#### WHAT YOU HAVE TO DO
Only the text belongs in the copy. Transcribe the data exactly and drop any pictures.

#### DATASET SECTION
--------

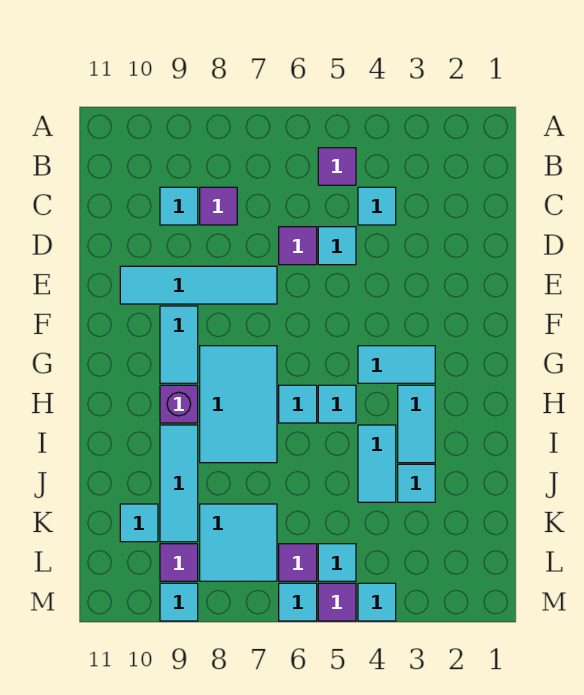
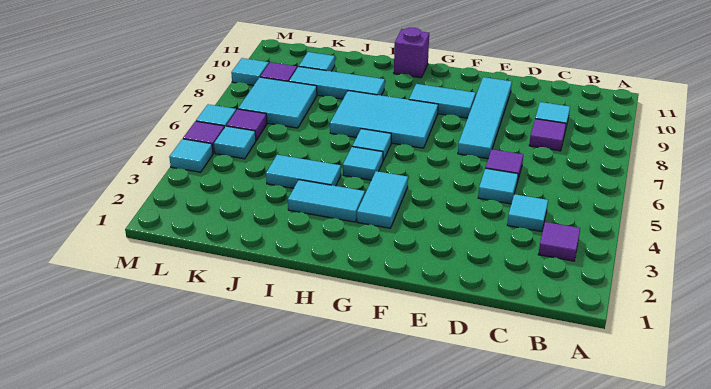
purple tile B5 level 1 -> purple tile B3 level 1
purple brick H9 level 1 -> purple brick H11 level 1
cyan tile J3 level 1 -> none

--------

#### RESULT BELOW
purple tile B5 level 1 -> purple tile B3 level 1
purple brick H9 level 1 -> purple brick H11 level 1
cyan tile J3 level 1 -> none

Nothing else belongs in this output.